▸ Exercise description
Using the data beneath this instruction, retype only the lines from the one that contains "RADIO3 pin MISO: D19 -> D15" down to the one that contains "TEMP: TMP36 -> DS18B20", both included, exactly as they appear.

▸ Data shown
==*==

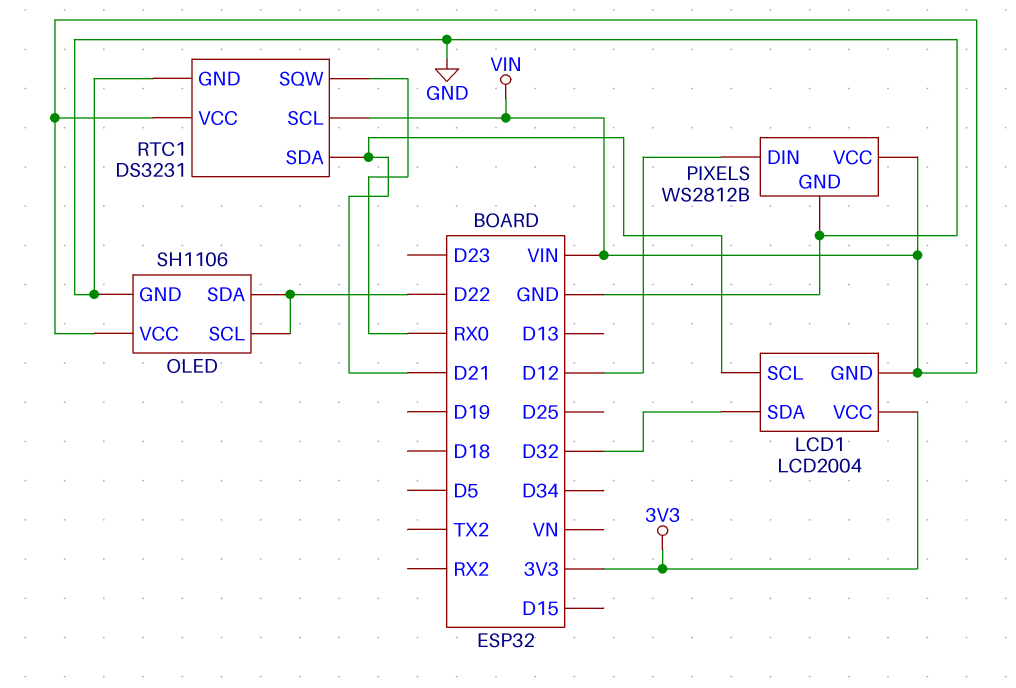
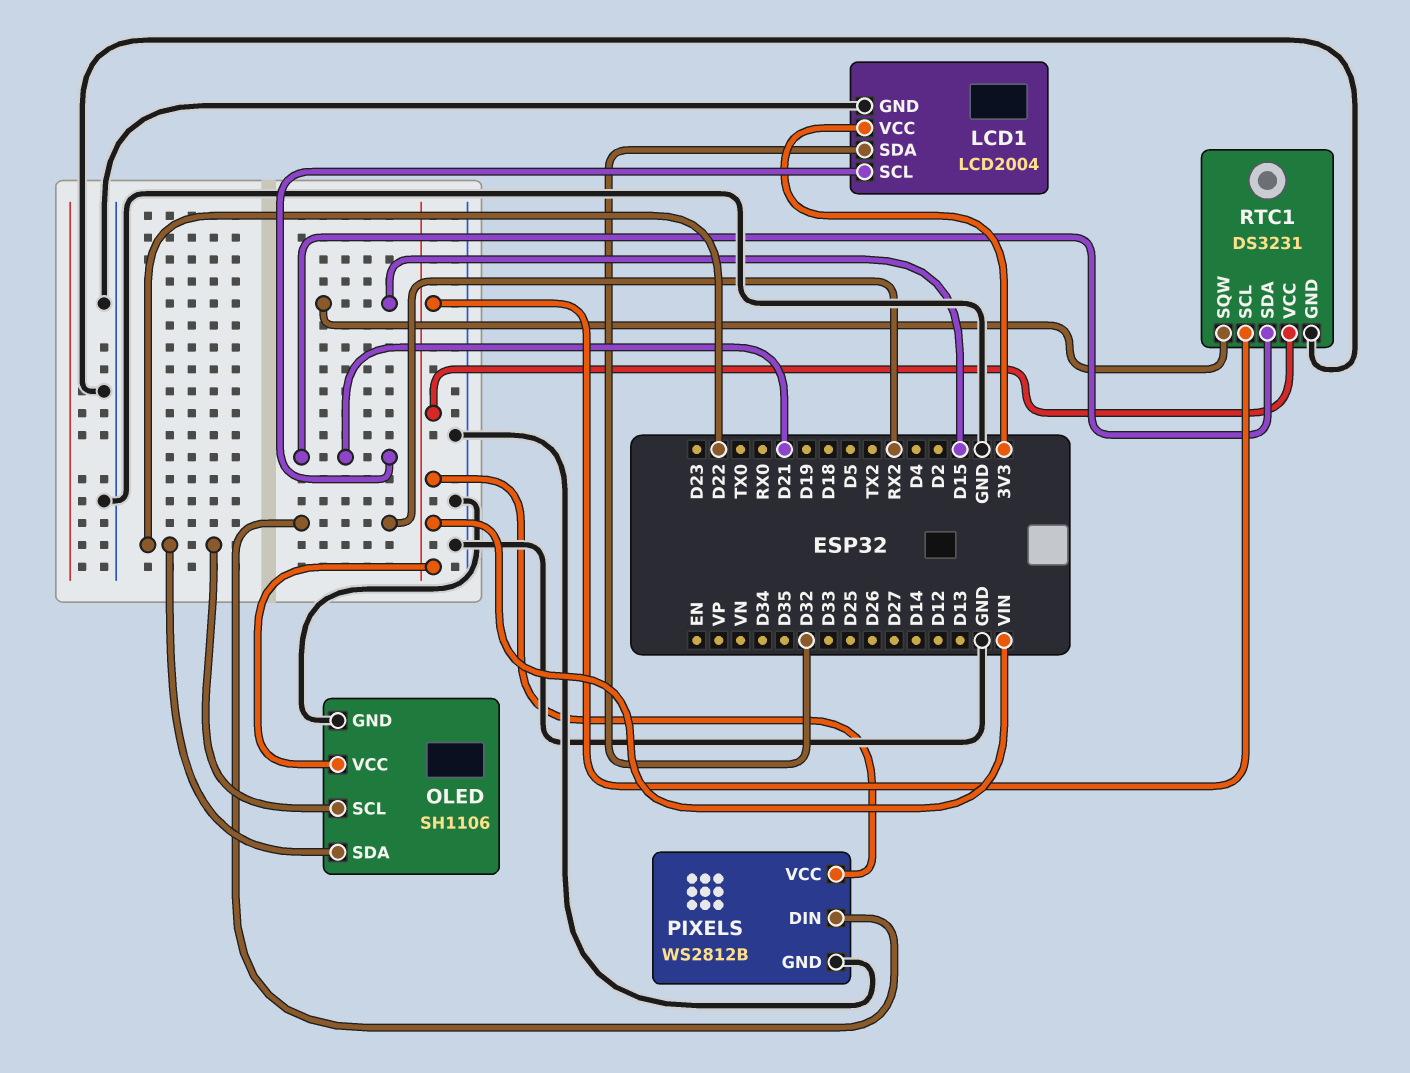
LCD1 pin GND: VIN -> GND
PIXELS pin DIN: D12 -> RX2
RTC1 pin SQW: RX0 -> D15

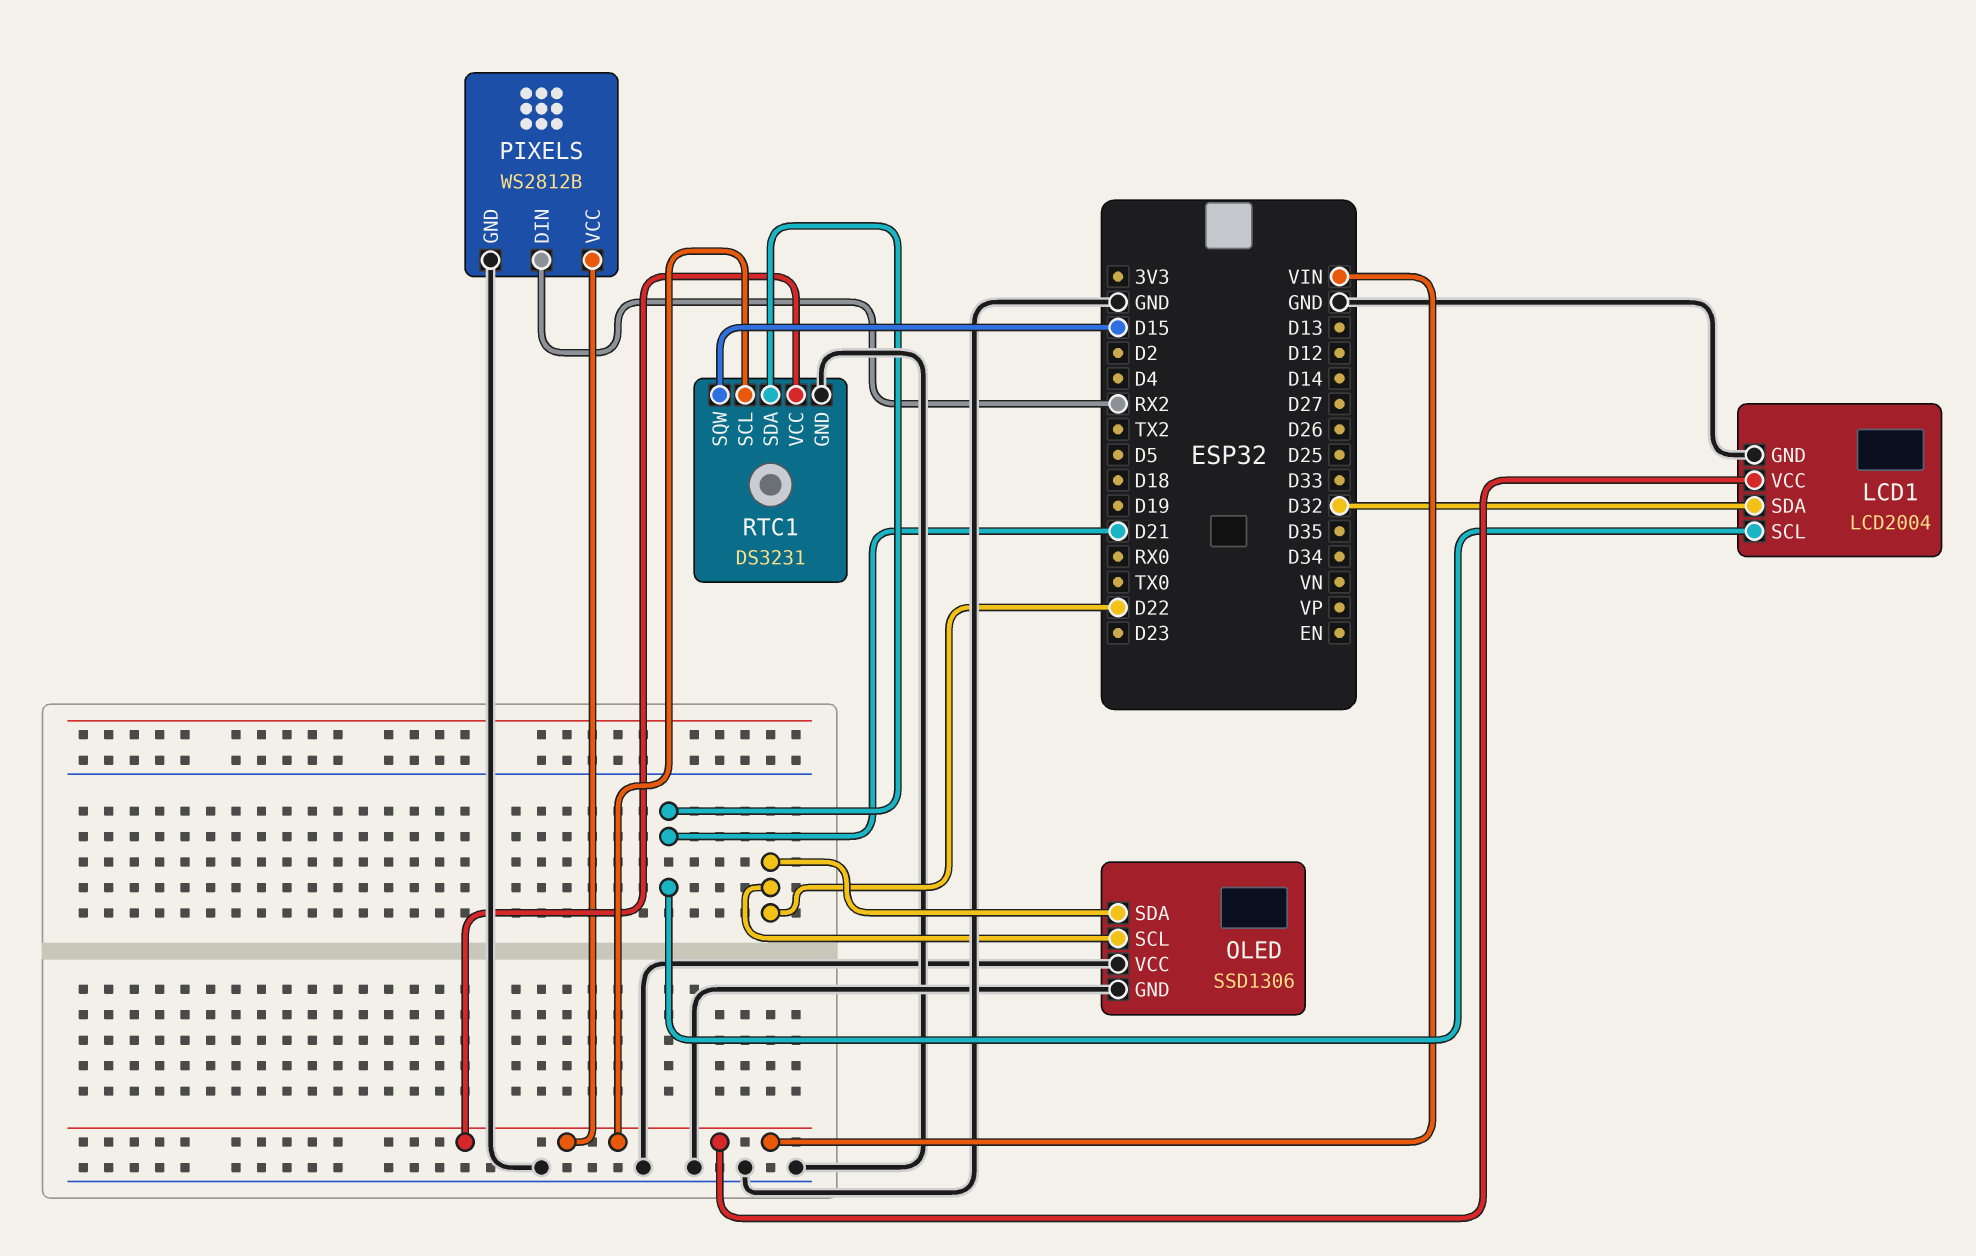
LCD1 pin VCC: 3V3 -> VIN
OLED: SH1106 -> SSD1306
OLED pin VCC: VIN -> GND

==*==

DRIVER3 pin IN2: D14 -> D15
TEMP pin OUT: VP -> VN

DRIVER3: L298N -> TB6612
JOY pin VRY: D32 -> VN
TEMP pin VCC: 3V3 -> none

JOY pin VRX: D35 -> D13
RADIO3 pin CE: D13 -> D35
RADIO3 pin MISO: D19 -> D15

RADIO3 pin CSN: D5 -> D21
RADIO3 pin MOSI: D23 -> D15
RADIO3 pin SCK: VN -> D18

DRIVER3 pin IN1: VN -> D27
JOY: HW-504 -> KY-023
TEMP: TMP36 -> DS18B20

==*==

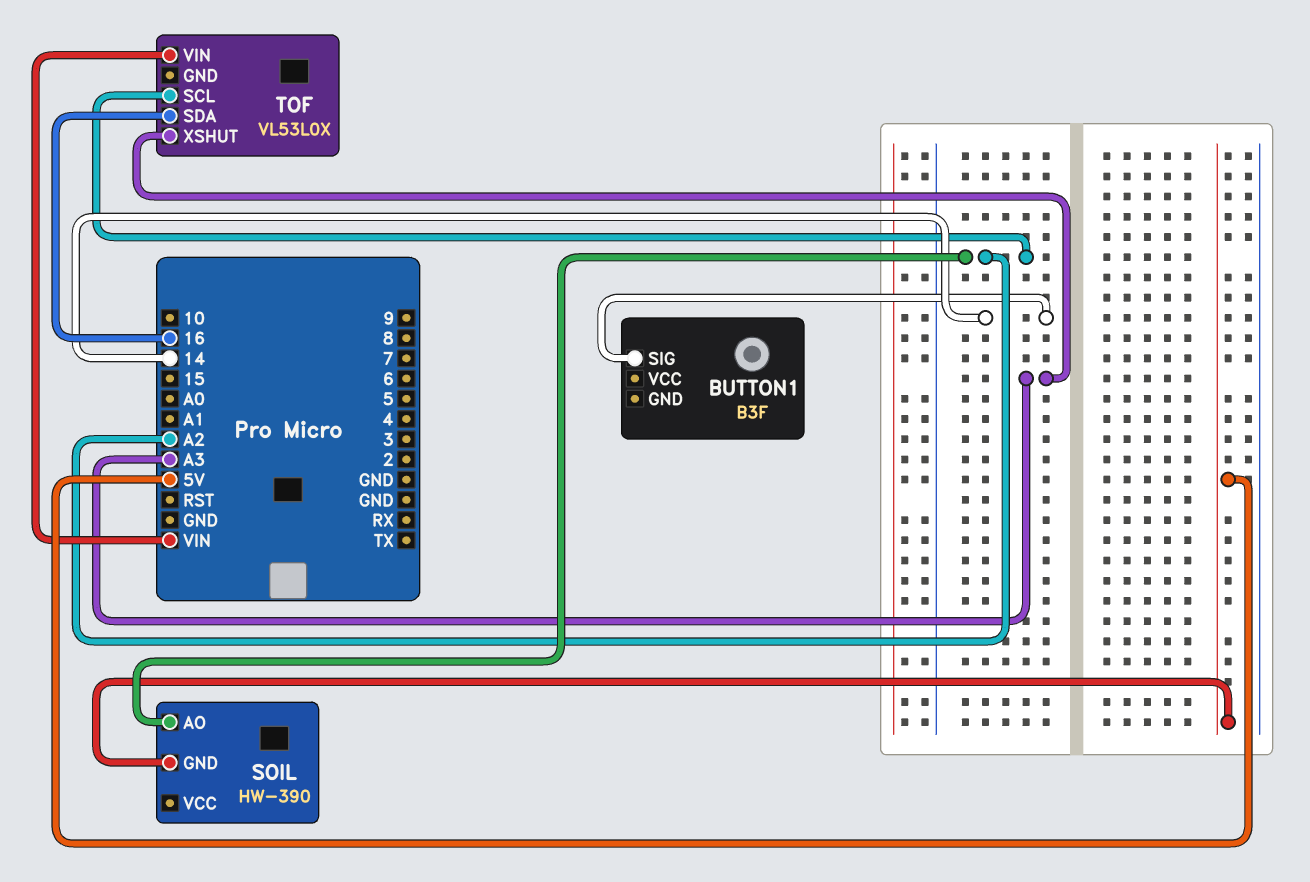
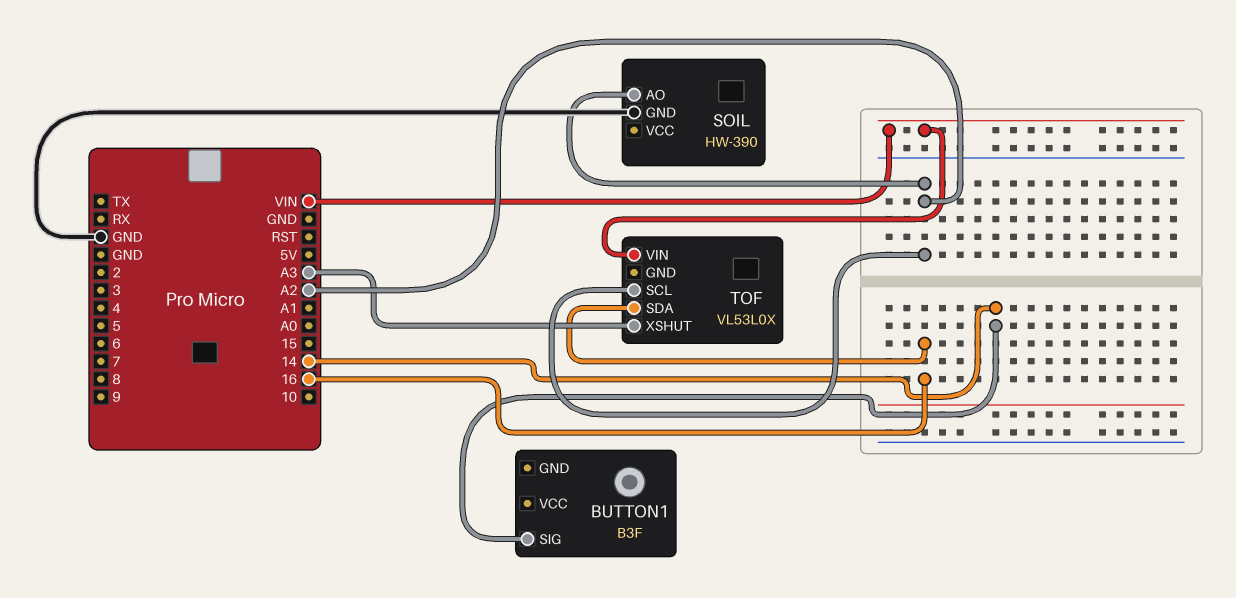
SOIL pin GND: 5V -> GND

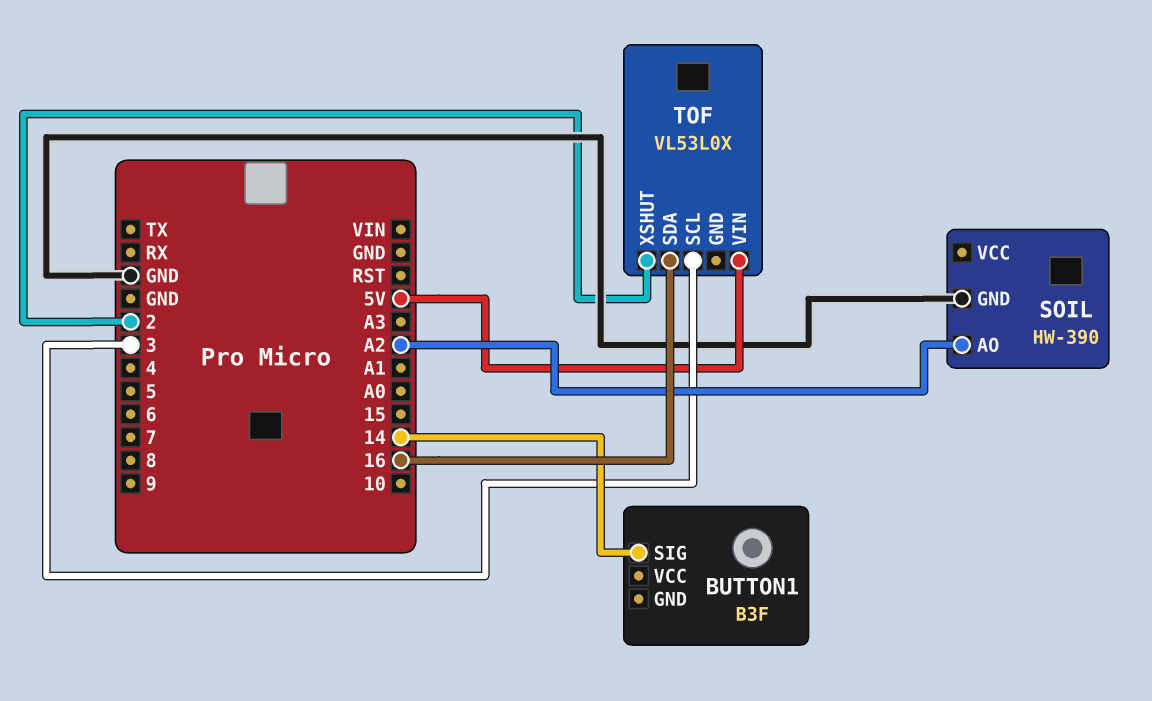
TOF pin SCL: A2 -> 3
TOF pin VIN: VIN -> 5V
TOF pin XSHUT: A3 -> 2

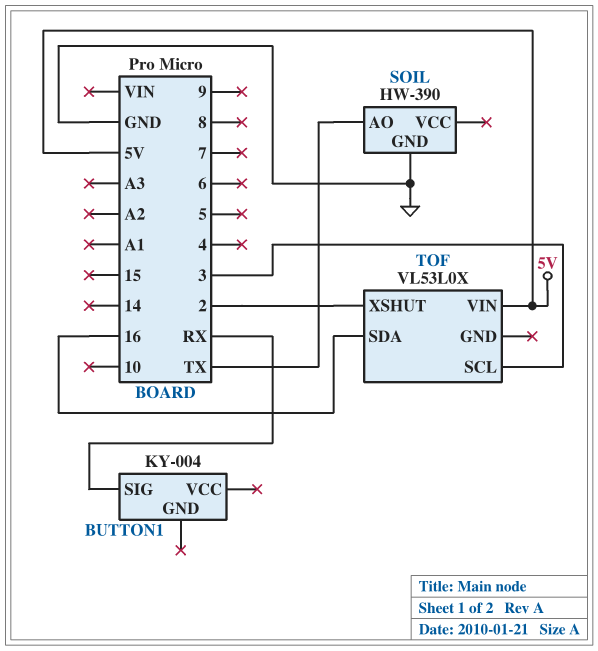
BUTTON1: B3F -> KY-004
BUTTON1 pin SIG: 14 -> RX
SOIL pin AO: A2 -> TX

==*==

▸ Response area
RADIO3 pin MISO: D19 -> D15

RADIO3 pin CSN: D5 -> D21
RADIO3 pin MOSI: D23 -> D15
RADIO3 pin SCK: VN -> D18

DRIVER3 pin IN1: VN -> D27
JOY: HW-504 -> KY-023
TEMP: TMP36 -> DS18B20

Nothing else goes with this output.